> **What is being asked**: Locate each line in the material below that contains the string "containing" and copy those lines out.

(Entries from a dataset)
+++

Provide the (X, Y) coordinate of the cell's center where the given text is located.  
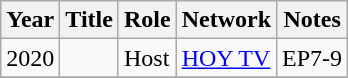
2020 (30, 58)
Role (147, 20)
Host (147, 58)
Network (226, 20)
Title (90, 20)
Year (30, 20)
HOY TV (226, 58)
Notes (312, 20)
EP7-9 (312, 58)
Return the [X, Y] coordinate for the center point of the cell that contains the specified text.  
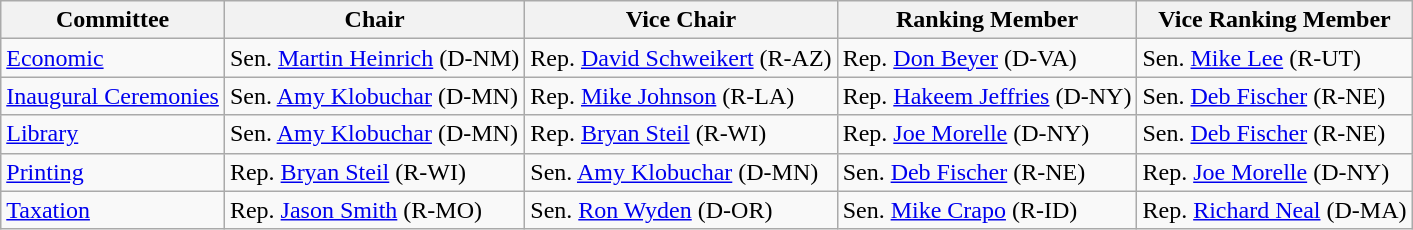
Economic [113, 58]
Rep. Richard Neal (D-MA) [1274, 210]
Printing [113, 172]
Vice Ranking Member [1274, 20]
Sen. Mike Crapo (R-ID) [987, 210]
Committee [113, 20]
Rep. Don Beyer (D-VA) [987, 58]
Rep. Hakeem Jeffries (D-NY) [987, 96]
Rep. Jason Smith (R-MO) [374, 210]
Ranking Member [987, 20]
Sen. Ron Wyden (D-OR) [681, 210]
Rep. Mike Johnson (R-LA) [681, 96]
Library [113, 134]
Taxation [113, 210]
Sen. Martin Heinrich (D-NM) [374, 58]
Sen. Mike Lee (R-UT) [1274, 58]
Chair [374, 20]
Inaugural Ceremonies [113, 96]
Vice Chair [681, 20]
Rep. David Schweikert (R-AZ) [681, 58]
Pinpoint the cell where the given text exists, returning its (X, Y) midpoint coordinate. 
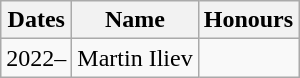
Dates (36, 20)
Honours (248, 20)
Martin Iliev (135, 58)
Name (135, 20)
2022– (36, 58)
Extract the [X, Y] coordinate from the center of the cell holding the provided text.  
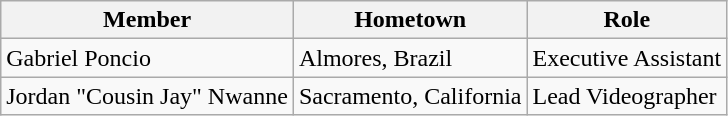
Lead Videographer [627, 96]
Member [148, 20]
Role [627, 20]
Executive Assistant [627, 58]
Sacramento, California [410, 96]
Jordan "Cousin Jay" Nwanne [148, 96]
Almores, Brazil [410, 58]
Gabriel Poncio [148, 58]
Hometown [410, 20]
Return [X, Y] of the center of cell containing provided text 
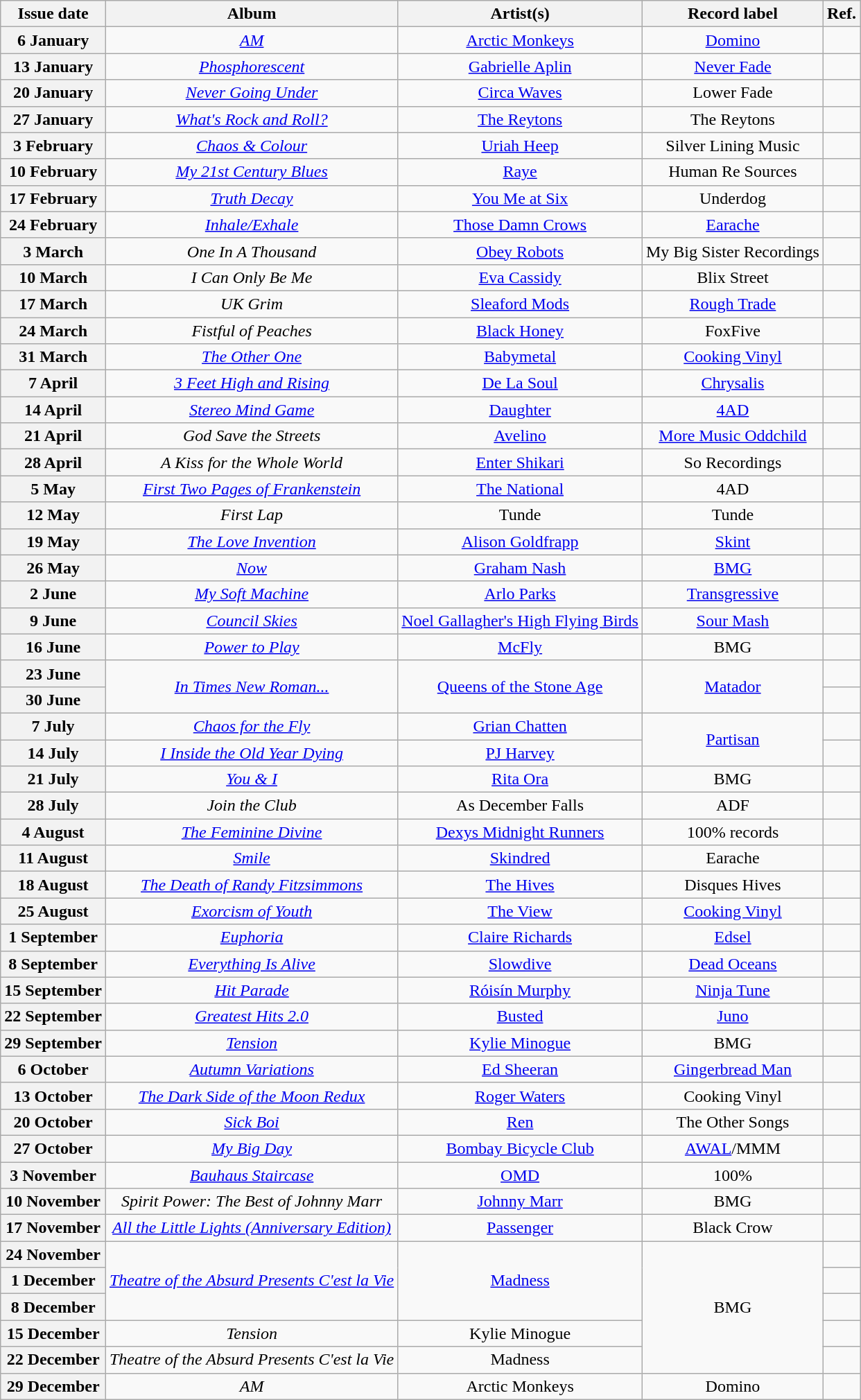
Artist(s) [520, 14]
Sleaford Mods [520, 304]
Sick Boi [251, 1122]
Sour Mash [732, 620]
God Save the Streets [251, 436]
Transgressive [732, 594]
A Kiss for the Whole World [251, 462]
Skindred [520, 858]
Spirit Power: The Best of Johnny Marr [251, 1201]
Graham Nash [520, 568]
29 December [53, 1386]
Raye [520, 172]
Gingerbread Man [732, 1069]
Bauhaus Staircase [251, 1175]
Queens of the Stone Age [520, 686]
16 June [53, 647]
100% records [732, 832]
In Times New Roman... [251, 686]
3 March [53, 251]
Issue date [53, 14]
24 February [53, 225]
9 June [53, 620]
So Recordings [732, 462]
Ninja Tune [732, 990]
15 September [53, 990]
6 January [53, 40]
Daughter [520, 410]
Slowdive [520, 964]
Johnny Marr [520, 1201]
Truth Decay [251, 198]
Disques Hives [732, 885]
Greatest Hits 2.0 [251, 1016]
Rita Ora [520, 779]
Passenger [520, 1228]
The Death of Randy Fitzsimmons [251, 885]
UK Grim [251, 304]
Gabrielle Aplin [520, 67]
23 June [53, 673]
26 May [53, 568]
Council Skies [251, 620]
3 November [53, 1175]
17 November [53, 1228]
McFly [520, 647]
You Me at Six [520, 198]
11 August [53, 858]
Matador [732, 686]
19 May [53, 541]
13 October [53, 1095]
Busted [520, 1016]
Roger Waters [520, 1095]
14 April [53, 410]
Bombay Bicycle Club [520, 1148]
28 July [53, 806]
13 January [53, 67]
FoxFive [732, 331]
Circa Waves [520, 93]
2 June [53, 594]
Those Damn Crows [520, 225]
Euphoria [251, 937]
Hit Parade [251, 990]
Join the Club [251, 806]
Black Honey [520, 331]
Blix Street [732, 277]
27 October [53, 1148]
More Music Oddchild [732, 436]
25 August [53, 911]
Dead Oceans [732, 964]
Smile [251, 858]
29 September [53, 1043]
Eva Cassidy [520, 277]
22 September [53, 1016]
As December Falls [520, 806]
Now [251, 568]
Stereo Mind Game [251, 410]
Human Re Sources [732, 172]
First Lap [251, 515]
21 April [53, 436]
Ed Sheeran [520, 1069]
4 August [53, 832]
8 December [53, 1307]
8 September [53, 964]
17 March [53, 304]
Grian Chatten [520, 726]
Partisan [732, 739]
I Can Only Be Me [251, 277]
Silver Lining Music [732, 146]
De La Soul [520, 383]
Dexys Midnight Runners [520, 832]
18 August [53, 885]
My Big Sister Recordings [732, 251]
The Hives [520, 885]
Chrysalis [732, 383]
Skint [732, 541]
Claire Richards [520, 937]
My Soft Machine [251, 594]
10 February [53, 172]
Chaos & Colour [251, 146]
100% [732, 1175]
First Two Pages of Frankenstein [251, 489]
1 September [53, 937]
31 March [53, 357]
Exorcism of Youth [251, 911]
Arlo Parks [520, 594]
Never Going Under [251, 93]
Fistful of Peaches [251, 331]
I Inside the Old Year Dying [251, 752]
The Other Songs [732, 1122]
One In A Thousand [251, 251]
Enter Shikari [520, 462]
Autumn Variations [251, 1069]
Phosphorescent [251, 67]
ADF [732, 806]
22 December [53, 1359]
You & I [251, 779]
The View [520, 911]
1 December [53, 1280]
28 April [53, 462]
17 February [53, 198]
20 January [53, 93]
24 November [53, 1254]
The Love Invention [251, 541]
24 March [53, 331]
6 October [53, 1069]
Rough Trade [732, 304]
PJ Harvey [520, 752]
20 October [53, 1122]
Inhale/Exhale [251, 225]
The Feminine Divine [251, 832]
My 21st Century Blues [251, 172]
Never Fade [732, 67]
Underdog [732, 198]
Power to Play [251, 647]
10 November [53, 1201]
Chaos for the Fly [251, 726]
Babymetal [520, 357]
Obey Robots [520, 251]
21 July [53, 779]
My Big Day [251, 1148]
Album [251, 14]
15 December [53, 1333]
Alison Goldfrapp [520, 541]
12 May [53, 515]
The National [520, 489]
7 April [53, 383]
Black Crow [732, 1228]
What's Rock and Roll? [251, 119]
AWAL/MMM [732, 1148]
Avelino [520, 436]
Record label [732, 14]
The Other One [251, 357]
Lower Fade [732, 93]
All the Little Lights (Anniversary Edition) [251, 1228]
Uriah Heep [520, 146]
10 March [53, 277]
Juno [732, 1016]
The Dark Side of the Moon Redux [251, 1095]
30 June [53, 699]
Róisín Murphy [520, 990]
OMD [520, 1175]
Ref. [842, 14]
Noel Gallagher's High Flying Birds [520, 620]
14 July [53, 752]
3 February [53, 146]
3 Feet High and Rising [251, 383]
Everything Is Alive [251, 964]
Edsel [732, 937]
Ren [520, 1122]
7 July [53, 726]
5 May [53, 489]
27 January [53, 119]
Return (x, y) of the center of cell containing provided text 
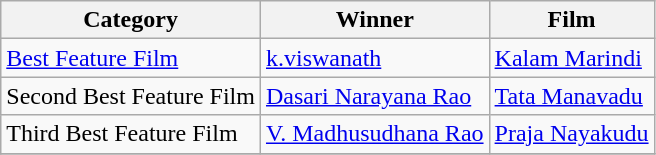
Best Feature Film (131, 58)
Film (572, 20)
Third Best Feature Film (131, 134)
V. Madhusudhana Rao (374, 134)
Winner (374, 20)
k.viswanath (374, 58)
Tata Manavadu (572, 96)
Praja Nayakudu (572, 134)
Dasari Narayana Rao (374, 96)
Second Best Feature Film (131, 96)
Kalam Marindi (572, 58)
Category (131, 20)
Output the (X, Y) coordinate of the center of the cell containing the given text.  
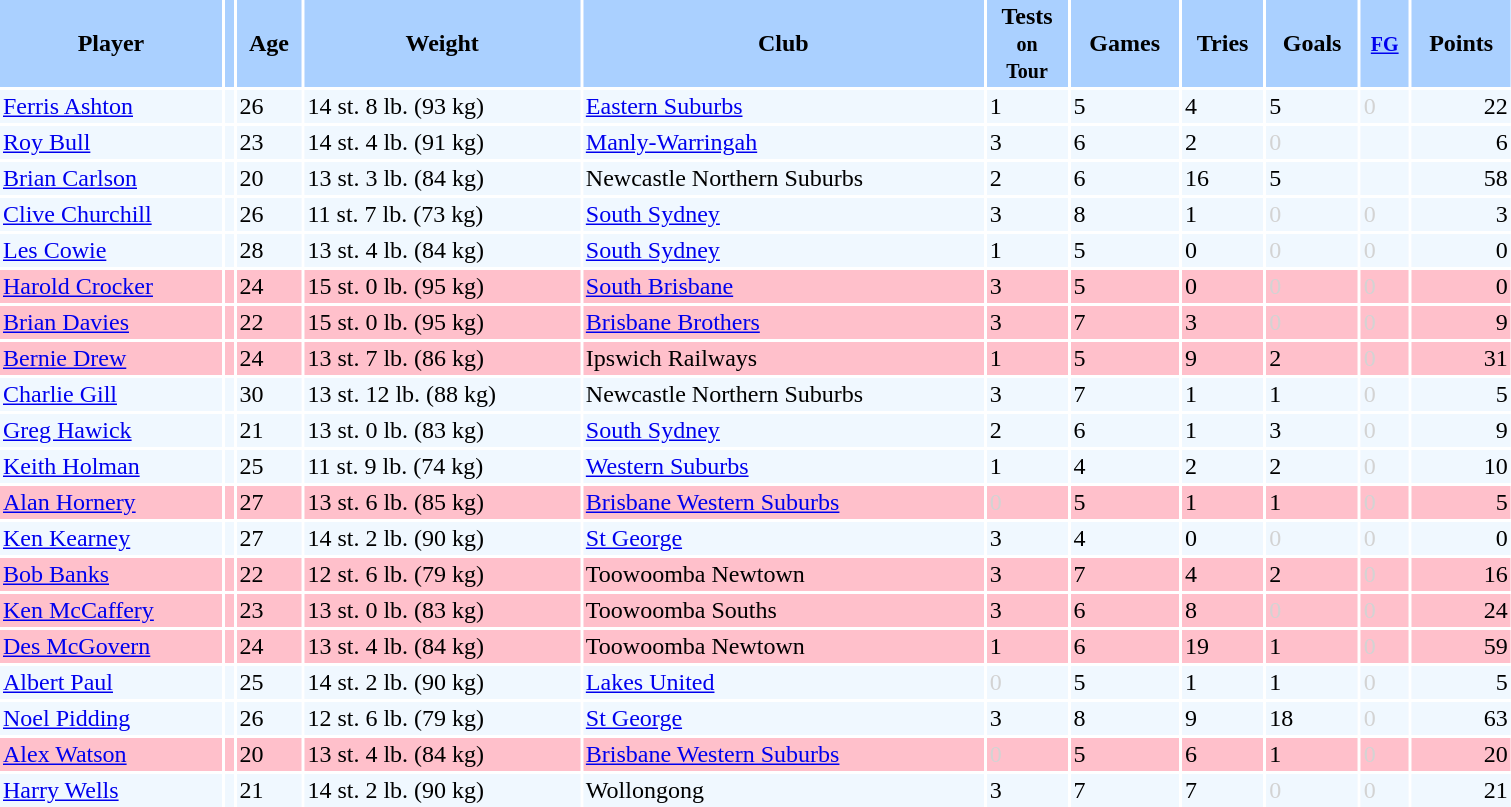
13 st. 7 lb. (86 kg) (442, 358)
14 st. 4 lb. (91 kg) (442, 142)
Goals (1312, 44)
Brian Davies (111, 322)
Club (784, 44)
Les Cowie (111, 250)
Age (268, 44)
58 (1462, 178)
Toowoomba Souths (784, 610)
10 (1462, 466)
Games (1124, 44)
11 st. 7 lb. (73 kg) (442, 214)
Des McGovern (111, 646)
Albert Paul (111, 682)
11 st. 9 lb. (74 kg) (442, 466)
Keith Holman (111, 466)
Clive Churchill (111, 214)
Ferris Ashton (111, 106)
Alex Watson (111, 754)
Alan Hornery (111, 502)
Brian Carlson (111, 178)
Ipswich Railways (784, 358)
63 (1462, 718)
Charlie Gill (111, 394)
Bernie Drew (111, 358)
Eastern Suburbs (784, 106)
Harry Wells (111, 790)
Greg Hawick (111, 430)
13 st. 12 lb. (88 kg) (442, 394)
31 (1462, 358)
South Brisbane (784, 286)
Lakes United (784, 682)
Tries (1222, 44)
30 (268, 394)
59 (1462, 646)
Roy Bull (111, 142)
Western Suburbs (784, 466)
Ken McCaffery (111, 610)
Ken Kearney (111, 538)
Player (111, 44)
19 (1222, 646)
28 (268, 250)
13 st. 3 lb. (84 kg) (442, 178)
18 (1312, 718)
14 st. 8 lb. (93 kg) (442, 106)
FG (1385, 44)
Harold Crocker (111, 286)
13 st. 6 lb. (85 kg) (442, 502)
Points (1462, 44)
Brisbane Brothers (784, 322)
Noel Pidding (111, 718)
Bob Banks (111, 574)
Manly-Warringah (784, 142)
Weight (442, 44)
TestsonTour (1028, 44)
Wollongong (784, 790)
Provide the (x, y) coordinate of the cell's center where the given text is located.  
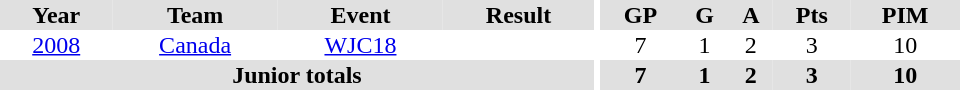
Team (194, 15)
Year (56, 15)
Canada (194, 45)
GP (640, 15)
Junior totals (297, 75)
G (705, 15)
WJC18 (360, 45)
A (750, 15)
Pts (812, 15)
Result (518, 15)
Event (360, 15)
2008 (56, 45)
PIM (905, 15)
Determine the [X, Y] coordinate at the center of the cell enclosing the given text.  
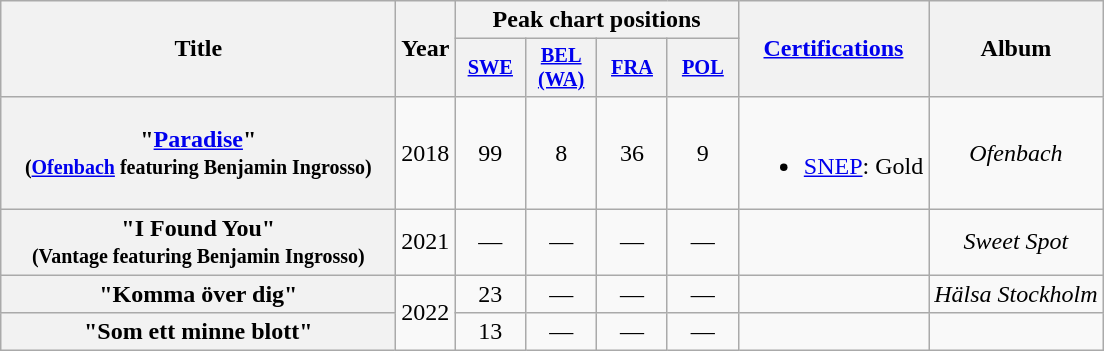
Title [198, 49]
Sweet Spot [1016, 242]
13 [490, 332]
POL [702, 68]
"I Found You" (Vantage featuring Benjamin Ingrosso) [198, 242]
99 [490, 152]
2022 [426, 313]
Certifications [833, 49]
SNEP: Gold [833, 152]
8 [562, 152]
BEL(WA) [562, 68]
9 [702, 152]
23 [490, 294]
Hälsa Stockholm [1016, 294]
Album [1016, 49]
"Paradise" (Ofenbach featuring Benjamin Ingrosso) [198, 152]
Peak chart positions [596, 20]
Year [426, 49]
FRA [632, 68]
Ofenbach [1016, 152]
2018 [426, 152]
36 [632, 152]
"Som ett minne blott" [198, 332]
SWE [490, 68]
"Komma över dig" [198, 294]
2021 [426, 242]
Identify which cell holds the provided text, then report its (X, Y) central coordinate. 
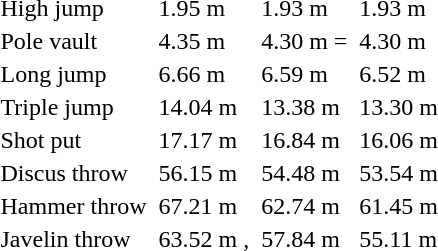
4.30 m = (304, 41)
62.74 m (304, 206)
17.17 m (204, 140)
6.66 m (204, 74)
16.84 m (304, 140)
56.15 m (204, 173)
54.48 m (304, 173)
14.04 m (204, 107)
4.35 m (204, 41)
6.59 m (304, 74)
13.38 m (304, 107)
67.21 m (204, 206)
Return [x, y] of the center of cell containing provided text 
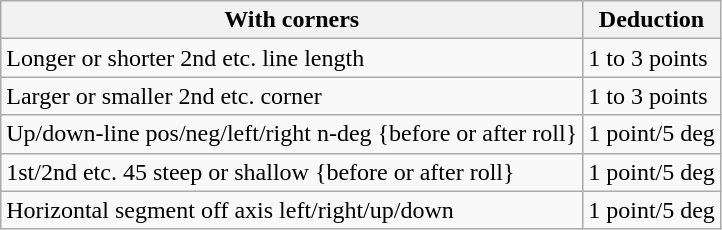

+++

> **Worked answer**:
Return [X, Y] of the center of cell containing provided text 
Return (x, y) of the center of cell containing provided text 
Output the (X, Y) coordinate of the center of the cell containing the given text.  
Return [x, y] of the center of cell containing provided text 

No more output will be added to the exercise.